#### [Your assignment]
Please transcribe all of the records precisely.

Difference listings:
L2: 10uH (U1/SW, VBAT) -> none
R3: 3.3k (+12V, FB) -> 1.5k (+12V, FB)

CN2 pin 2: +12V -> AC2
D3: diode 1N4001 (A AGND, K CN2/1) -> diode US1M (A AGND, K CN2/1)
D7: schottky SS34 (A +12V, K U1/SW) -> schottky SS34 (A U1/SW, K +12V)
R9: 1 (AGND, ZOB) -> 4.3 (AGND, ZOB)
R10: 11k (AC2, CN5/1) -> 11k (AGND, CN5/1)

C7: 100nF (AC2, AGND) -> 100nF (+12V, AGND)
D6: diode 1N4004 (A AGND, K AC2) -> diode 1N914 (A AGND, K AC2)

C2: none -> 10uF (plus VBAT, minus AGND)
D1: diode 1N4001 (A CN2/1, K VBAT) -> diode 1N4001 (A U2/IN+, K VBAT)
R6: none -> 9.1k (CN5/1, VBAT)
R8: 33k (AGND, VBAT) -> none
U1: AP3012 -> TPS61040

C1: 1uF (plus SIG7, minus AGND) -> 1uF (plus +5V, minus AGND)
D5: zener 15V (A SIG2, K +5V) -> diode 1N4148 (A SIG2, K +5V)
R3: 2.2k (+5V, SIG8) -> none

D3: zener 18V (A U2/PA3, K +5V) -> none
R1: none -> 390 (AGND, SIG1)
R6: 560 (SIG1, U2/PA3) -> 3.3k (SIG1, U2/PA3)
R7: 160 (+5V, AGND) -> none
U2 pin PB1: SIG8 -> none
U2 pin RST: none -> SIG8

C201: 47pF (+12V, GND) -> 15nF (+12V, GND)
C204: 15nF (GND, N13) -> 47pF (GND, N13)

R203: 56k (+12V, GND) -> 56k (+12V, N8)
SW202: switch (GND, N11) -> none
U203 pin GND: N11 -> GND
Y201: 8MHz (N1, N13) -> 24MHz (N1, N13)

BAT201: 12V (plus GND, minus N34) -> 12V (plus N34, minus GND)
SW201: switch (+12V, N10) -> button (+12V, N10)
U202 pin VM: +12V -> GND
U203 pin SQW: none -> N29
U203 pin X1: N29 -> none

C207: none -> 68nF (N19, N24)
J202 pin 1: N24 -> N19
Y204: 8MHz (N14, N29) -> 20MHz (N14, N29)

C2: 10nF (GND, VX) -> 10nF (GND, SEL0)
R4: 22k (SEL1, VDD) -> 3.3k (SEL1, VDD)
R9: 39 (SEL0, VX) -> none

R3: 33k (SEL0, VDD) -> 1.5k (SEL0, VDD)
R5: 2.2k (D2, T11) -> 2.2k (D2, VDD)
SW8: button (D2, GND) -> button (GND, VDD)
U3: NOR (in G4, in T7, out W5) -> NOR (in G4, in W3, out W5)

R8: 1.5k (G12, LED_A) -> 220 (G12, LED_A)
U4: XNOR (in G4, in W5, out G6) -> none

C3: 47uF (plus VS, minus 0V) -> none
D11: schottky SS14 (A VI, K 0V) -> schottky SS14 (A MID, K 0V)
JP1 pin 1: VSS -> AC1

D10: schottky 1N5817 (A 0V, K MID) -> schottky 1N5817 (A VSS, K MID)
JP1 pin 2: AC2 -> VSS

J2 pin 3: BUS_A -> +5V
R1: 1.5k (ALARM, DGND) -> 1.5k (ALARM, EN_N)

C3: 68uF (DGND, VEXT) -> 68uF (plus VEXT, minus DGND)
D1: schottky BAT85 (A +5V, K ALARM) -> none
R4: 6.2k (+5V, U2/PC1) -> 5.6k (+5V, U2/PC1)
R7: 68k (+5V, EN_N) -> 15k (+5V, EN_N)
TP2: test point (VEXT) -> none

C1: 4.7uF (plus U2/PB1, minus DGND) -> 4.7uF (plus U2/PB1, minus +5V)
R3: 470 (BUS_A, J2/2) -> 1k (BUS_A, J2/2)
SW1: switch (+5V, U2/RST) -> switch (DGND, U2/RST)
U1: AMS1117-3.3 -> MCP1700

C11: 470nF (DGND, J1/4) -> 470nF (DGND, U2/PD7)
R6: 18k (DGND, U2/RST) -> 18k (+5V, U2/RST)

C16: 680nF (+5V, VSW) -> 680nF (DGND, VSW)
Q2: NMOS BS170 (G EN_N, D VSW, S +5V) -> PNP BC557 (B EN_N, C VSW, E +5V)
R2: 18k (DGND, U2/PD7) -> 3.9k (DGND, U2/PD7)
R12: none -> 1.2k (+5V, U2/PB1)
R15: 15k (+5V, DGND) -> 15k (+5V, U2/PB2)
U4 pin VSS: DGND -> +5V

#### [Response to the task]
L2: 10uH (U1/SW, VBAT) -> none
R3: 3.3k (+12V, FB) -> 1.5k (+12V, FB)

CN2 pin 2: +12V -> AC2
D3: diode 1N4001 (A AGND, K CN2/1) -> diode US1M (A AGND, K CN2/1)
D7: schottky SS34 (A +12V, K U1/SW) -> schottky SS34 (A U1/SW, K +12V)
R9: 1 (AGND, ZOB) -> 4.3 (AGND, ZOB)
R10: 11k (AC2, CN5/1) -> 11k (AGND, CN5/1)

C7: 100nF (AC2, AGND) -> 100nF (+12V, AGND)
D6: diode 1N4004 (A AGND, K AC2) -> diode 1N914 (A AGND, K AC2)

C2: none -> 10uF (plus VBAT, minus AGND)
D1: diode 1N4001 (A CN2/1, K VBAT) -> diode 1N4001 (A U2/IN+, K VBAT)
R6: none -> 9.1k (CN5/1, VBAT)
R8: 33k (AGND, VBAT) -> none
U1: AP3012 -> TPS61040

C1: 1uF (plus SIG7, minus AGND) -> 1uF (plus +5V, minus AGND)
D5: zener 15V (A SIG2, K +5V) -> diode 1N4148 (A SIG2, K +5V)
R3: 2.2k (+5V, SIG8) -> none

D3: zener 18V (A U2/PA3, K +5V) -> none
R1: none -> 390 (AGND, SIG1)
R6: 560 (SIG1, U2/PA3) -> 3.3k (SIG1, U2/PA3)
R7: 160 (+5V, AGND) -> none
U2 pin PB1: SIG8 -> none
U2 pin RST: none -> SIG8

C201: 47pF (+12V, GND) -> 15nF (+12V, GND)
C204: 15nF (GND, N13) -> 47pF (GND, N13)

R203: 56k (+12V, GND) -> 56k (+12V, N8)
SW202: switch (GND, N11) -> none
U203 pin GND: N11 -> GND
Y201: 8MHz (N1, N13) -> 24MHz (N1, N13)

BAT201: 12V (plus GND, minus N34) -> 12V (plus N34, minus GND)
SW201: switch (+12V, N10) -> button (+12V, N10)
U202 pin VM: +12V -> GND
U203 pin SQW: none -> N29
U203 pin X1: N29 -> none

C207: none -> 68nF (N19, N24)
J202 pin 1: N24 -> N19
Y204: 8MHz (N14, N29) -> 20MHz (N14, N29)

C2: 10nF (GND, VX) -> 10nF (GND, SEL0)
R4: 22k (SEL1, VDD) -> 3.3k (SEL1, VDD)
R9: 39 (SEL0, VX) -> none

R3: 33k (SEL0, VDD) -> 1.5k (SEL0, VDD)
R5: 2.2k (D2, T11) -> 2.2k (D2, VDD)
SW8: button (D2, GND) -> button (GND, VDD)
U3: NOR (in G4, in T7, out W5) -> NOR (in G4, in W3, out W5)

R8: 1.5k (G12, LED_A) -> 220 (G12, LED_A)
U4: XNOR (in G4, in W5, out G6) -> none

C3: 47uF (plus VS, minus 0V) -> none
D11: schottky SS14 (A VI, K 0V) -> schottky SS14 (A MID, K 0V)
JP1 pin 1: VSS -> AC1

D10: schottky 1N5817 (A 0V, K MID) -> schottky 1N5817 (A VSS, K MID)
JP1 pin 2: AC2 -> VSS

J2 pin 3: BUS_A -> +5V
R1: 1.5k (ALARM, DGND) -> 1.5k (ALARM, EN_N)

C3: 68uF (DGND, VEXT) -> 68uF (plus VEXT, minus DGND)
D1: schottky BAT85 (A +5V, K ALARM) -> none
R4: 6.2k (+5V, U2/PC1) -> 5.6k (+5V, U2/PC1)
R7: 68k (+5V, EN_N) -> 15k (+5V, EN_N)
TP2: test point (VEXT) -> none

C1: 4.7uF (plus U2/PB1, minus DGND) -> 4.7uF (plus U2/PB1, minus +5V)
R3: 470 (BUS_A, J2/2) -> 1k (BUS_A, J2/2)
SW1: switch (+5V, U2/RST) -> switch (DGND, U2/RST)
U1: AMS1117-3.3 -> MCP1700

C11: 470nF (DGND, J1/4) -> 470nF (DGND, U2/PD7)
R6: 18k (DGND, U2/RST) -> 18k (+5V, U2/RST)

C16: 680nF (+5V, VSW) -> 680nF (DGND, VSW)
Q2: NMOS BS170 (G EN_N, D VSW, S +5V) -> PNP BC557 (B EN_N, C VSW, E +5V)
R2: 18k (DGND, U2/PD7) -> 3.9k (DGND, U2/PD7)
R12: none -> 1.2k (+5V, U2/PB1)
R15: 15k (+5V, DGND) -> 15k (+5V, U2/PB2)
U4 pin VSS: DGND -> +5V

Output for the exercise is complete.